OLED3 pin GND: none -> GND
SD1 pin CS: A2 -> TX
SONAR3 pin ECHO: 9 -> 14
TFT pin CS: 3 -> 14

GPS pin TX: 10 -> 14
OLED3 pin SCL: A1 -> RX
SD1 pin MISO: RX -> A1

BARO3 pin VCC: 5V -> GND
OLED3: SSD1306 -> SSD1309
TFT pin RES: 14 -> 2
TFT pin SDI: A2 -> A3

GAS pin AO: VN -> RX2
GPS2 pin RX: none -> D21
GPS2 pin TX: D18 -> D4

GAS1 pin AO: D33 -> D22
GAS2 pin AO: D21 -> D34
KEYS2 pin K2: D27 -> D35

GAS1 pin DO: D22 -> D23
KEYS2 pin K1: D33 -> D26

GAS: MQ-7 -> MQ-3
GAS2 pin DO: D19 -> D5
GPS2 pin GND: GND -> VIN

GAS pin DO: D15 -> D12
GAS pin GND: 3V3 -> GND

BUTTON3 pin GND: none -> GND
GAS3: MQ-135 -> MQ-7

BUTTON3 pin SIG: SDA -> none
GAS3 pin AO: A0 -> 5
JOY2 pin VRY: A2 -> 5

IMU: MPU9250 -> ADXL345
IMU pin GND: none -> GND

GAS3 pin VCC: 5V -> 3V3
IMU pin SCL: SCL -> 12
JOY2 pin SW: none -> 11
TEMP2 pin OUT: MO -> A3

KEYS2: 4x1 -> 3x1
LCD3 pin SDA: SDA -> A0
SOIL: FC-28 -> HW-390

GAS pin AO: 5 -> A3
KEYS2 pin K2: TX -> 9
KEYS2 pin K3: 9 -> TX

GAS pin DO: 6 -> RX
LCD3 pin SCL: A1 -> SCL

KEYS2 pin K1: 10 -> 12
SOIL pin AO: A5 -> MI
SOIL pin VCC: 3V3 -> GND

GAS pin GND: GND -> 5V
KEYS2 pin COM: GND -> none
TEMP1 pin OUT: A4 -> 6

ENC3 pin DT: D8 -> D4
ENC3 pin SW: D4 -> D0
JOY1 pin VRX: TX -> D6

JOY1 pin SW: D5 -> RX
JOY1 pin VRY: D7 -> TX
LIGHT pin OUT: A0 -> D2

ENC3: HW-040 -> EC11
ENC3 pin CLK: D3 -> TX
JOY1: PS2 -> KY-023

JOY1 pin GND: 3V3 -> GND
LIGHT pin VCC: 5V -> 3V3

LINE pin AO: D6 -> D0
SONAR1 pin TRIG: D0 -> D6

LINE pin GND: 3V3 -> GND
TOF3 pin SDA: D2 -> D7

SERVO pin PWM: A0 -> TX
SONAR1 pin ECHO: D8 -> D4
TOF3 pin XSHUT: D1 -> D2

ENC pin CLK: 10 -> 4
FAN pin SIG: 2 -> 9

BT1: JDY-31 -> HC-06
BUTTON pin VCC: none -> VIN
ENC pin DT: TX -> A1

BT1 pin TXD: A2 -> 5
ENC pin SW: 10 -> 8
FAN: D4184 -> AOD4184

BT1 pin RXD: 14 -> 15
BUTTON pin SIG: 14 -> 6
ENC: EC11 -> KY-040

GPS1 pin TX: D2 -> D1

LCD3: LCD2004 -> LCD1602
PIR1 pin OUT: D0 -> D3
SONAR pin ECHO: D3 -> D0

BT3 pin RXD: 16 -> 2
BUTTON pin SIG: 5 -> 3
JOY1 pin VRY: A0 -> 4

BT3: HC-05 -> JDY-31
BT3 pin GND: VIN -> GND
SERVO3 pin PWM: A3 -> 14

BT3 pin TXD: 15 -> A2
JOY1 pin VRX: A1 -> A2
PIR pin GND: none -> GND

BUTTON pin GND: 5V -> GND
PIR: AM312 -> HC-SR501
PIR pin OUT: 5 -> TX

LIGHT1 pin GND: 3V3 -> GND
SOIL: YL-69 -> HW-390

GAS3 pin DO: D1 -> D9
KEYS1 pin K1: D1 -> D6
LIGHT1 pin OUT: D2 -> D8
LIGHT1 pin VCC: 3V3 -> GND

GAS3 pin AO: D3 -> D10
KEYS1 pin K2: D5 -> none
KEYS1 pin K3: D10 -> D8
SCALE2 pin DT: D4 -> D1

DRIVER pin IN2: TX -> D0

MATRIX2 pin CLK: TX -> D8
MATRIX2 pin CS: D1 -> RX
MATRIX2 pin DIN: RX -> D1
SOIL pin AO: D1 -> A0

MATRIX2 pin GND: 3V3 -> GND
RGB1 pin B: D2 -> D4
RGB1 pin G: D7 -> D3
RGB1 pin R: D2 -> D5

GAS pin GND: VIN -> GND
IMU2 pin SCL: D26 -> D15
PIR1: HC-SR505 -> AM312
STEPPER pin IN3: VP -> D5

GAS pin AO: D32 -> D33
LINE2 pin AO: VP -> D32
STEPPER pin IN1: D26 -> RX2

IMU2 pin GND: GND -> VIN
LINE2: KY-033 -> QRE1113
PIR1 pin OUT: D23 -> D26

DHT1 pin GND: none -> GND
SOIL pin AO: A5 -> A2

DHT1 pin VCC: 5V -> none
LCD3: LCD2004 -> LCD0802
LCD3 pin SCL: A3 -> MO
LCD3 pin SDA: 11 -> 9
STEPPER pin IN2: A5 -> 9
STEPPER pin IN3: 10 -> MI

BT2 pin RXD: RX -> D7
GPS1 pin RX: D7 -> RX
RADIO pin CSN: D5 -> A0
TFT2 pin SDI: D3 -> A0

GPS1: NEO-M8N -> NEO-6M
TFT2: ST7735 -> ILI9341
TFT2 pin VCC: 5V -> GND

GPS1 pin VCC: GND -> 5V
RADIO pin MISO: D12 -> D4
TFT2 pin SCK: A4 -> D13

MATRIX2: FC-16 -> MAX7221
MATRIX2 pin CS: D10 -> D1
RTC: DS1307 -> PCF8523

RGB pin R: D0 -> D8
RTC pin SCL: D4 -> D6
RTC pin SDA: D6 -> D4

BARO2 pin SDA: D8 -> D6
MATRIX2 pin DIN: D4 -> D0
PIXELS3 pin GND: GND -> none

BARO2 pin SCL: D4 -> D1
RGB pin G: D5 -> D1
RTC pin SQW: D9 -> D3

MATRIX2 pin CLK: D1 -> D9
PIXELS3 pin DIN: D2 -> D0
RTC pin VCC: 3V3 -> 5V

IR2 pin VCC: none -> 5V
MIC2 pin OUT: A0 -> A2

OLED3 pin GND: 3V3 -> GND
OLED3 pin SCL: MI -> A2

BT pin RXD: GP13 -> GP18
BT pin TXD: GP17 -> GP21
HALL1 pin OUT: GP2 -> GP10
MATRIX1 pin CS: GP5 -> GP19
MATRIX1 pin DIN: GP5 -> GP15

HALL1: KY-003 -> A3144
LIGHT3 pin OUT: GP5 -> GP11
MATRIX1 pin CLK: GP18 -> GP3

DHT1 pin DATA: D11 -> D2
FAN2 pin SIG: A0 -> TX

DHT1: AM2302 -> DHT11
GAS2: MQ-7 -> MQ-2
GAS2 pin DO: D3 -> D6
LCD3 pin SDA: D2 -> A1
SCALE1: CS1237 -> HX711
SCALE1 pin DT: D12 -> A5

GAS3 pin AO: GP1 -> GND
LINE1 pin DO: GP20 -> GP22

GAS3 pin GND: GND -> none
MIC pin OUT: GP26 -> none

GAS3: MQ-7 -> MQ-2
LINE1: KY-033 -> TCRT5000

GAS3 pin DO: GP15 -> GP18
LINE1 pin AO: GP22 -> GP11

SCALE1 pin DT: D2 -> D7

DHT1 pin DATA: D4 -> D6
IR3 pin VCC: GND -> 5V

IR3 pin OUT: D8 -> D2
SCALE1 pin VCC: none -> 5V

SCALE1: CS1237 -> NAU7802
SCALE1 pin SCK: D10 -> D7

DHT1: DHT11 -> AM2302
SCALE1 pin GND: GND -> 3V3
┄┄┄┄┄┄┄┄┄┄┄┄┄┄┄┄┄┄┄┄
What to work on: In the entries above, find the line holding "RTC: DS1307 -> PCF8523" and the line holding "MIC2 pin OUT: A0 -> A2", then retype exactly those two lines and every line between them, and nothing else.

Response box:
RTC: DS1307 -> PCF8523

RGB pin R: D0 -> D8
RTC pin SCL: D4 -> D6
RTC pin SDA: D6 -> D4

BARO2 pin SDA: D8 -> D6
MATRIX2 pin DIN: D4 -> D0
PIXELS3 pin GND: GND -> none

BARO2 pin SCL: D4 -> D1
RGB pin G: D5 -> D1
RTC pin SQW: D9 -> D3

MATRIX2 pin CLK: D1 -> D9
PIXELS3 pin DIN: D2 -> D0
RTC pin VCC: 3V3 -> 5V

IR2 pin VCC: none -> 5V
MIC2 pin OUT: A0 -> A2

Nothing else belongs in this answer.